DIRECTIVE. Copy out, in full, each line in the entries below that contains the string "time".

--- BEGIN ---

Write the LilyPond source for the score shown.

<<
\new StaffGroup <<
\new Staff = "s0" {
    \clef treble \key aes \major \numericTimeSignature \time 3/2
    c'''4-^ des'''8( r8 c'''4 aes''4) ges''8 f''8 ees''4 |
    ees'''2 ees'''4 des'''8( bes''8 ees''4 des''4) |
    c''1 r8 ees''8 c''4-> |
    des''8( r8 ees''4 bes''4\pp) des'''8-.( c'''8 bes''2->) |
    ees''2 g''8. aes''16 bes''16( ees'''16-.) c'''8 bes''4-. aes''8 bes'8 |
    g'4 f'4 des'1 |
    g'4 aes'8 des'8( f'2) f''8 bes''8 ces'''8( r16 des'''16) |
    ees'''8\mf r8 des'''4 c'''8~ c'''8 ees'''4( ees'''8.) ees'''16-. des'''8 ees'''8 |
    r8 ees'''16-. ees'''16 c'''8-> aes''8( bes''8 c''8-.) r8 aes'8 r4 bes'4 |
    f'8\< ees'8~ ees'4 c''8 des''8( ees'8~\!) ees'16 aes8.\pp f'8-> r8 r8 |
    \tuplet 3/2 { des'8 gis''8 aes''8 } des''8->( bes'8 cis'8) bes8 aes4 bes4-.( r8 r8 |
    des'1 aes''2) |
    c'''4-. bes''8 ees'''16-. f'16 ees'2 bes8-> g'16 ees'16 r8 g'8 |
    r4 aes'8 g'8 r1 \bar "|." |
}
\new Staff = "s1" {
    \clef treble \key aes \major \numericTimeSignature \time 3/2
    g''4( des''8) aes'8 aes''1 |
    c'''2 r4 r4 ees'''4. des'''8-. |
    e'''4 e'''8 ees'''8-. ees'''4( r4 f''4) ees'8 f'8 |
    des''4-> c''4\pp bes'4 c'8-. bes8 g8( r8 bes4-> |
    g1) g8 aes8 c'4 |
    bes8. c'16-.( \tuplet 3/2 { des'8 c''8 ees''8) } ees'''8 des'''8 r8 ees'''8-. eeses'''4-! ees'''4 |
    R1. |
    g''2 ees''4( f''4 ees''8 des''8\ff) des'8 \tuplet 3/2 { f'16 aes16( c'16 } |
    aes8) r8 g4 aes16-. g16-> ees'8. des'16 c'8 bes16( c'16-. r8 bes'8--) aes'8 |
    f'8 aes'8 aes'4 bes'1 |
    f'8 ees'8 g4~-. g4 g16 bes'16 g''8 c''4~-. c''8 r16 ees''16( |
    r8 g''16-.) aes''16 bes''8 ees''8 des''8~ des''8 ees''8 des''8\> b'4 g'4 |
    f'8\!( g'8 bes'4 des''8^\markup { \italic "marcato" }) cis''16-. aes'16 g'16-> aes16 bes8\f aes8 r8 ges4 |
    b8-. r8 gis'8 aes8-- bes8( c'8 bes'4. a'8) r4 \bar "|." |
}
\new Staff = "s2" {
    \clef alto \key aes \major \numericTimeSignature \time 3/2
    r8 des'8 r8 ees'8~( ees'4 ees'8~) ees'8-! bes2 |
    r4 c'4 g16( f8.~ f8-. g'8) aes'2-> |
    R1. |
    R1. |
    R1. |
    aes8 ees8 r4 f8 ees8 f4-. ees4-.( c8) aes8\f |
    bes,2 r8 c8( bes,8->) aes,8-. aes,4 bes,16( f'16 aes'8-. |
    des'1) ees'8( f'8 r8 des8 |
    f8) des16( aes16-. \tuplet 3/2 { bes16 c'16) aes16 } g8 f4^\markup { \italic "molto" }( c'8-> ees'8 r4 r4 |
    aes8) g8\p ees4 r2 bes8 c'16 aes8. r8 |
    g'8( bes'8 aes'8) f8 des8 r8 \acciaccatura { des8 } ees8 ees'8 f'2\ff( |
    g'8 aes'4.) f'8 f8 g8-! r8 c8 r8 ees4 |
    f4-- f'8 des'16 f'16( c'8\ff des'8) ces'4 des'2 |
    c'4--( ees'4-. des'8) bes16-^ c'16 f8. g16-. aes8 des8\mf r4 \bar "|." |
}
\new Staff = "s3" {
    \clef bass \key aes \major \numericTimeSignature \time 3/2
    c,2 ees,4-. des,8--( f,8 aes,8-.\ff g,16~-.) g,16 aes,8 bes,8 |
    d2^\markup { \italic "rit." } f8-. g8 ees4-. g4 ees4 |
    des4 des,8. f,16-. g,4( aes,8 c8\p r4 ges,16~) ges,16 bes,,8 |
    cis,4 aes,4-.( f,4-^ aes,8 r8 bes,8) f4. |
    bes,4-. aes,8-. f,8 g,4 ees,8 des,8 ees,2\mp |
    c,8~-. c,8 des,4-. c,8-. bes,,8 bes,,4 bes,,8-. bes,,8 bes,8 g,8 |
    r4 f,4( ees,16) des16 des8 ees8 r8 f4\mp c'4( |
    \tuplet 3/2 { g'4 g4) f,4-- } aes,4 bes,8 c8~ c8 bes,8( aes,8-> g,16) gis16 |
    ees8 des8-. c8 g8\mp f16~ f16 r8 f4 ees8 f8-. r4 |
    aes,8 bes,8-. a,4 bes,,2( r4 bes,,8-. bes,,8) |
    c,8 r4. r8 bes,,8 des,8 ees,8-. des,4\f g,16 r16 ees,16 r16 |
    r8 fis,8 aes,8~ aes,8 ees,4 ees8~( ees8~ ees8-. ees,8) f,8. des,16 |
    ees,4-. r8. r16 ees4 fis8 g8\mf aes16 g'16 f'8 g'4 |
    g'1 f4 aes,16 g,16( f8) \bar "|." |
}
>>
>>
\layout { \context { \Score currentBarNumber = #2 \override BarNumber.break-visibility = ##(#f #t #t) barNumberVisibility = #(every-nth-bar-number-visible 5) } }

--- END ---

COMPLETE ANSWER.
    \clef treble \key aes \major \numericTimeSignature \time 3/2
    \clef treble \key aes \major \numericTimeSignature \time 3/2
    \clef alto \key aes \major \numericTimeSignature \time 3/2
    \clef bass \key aes \major \numericTimeSignature \time 3/2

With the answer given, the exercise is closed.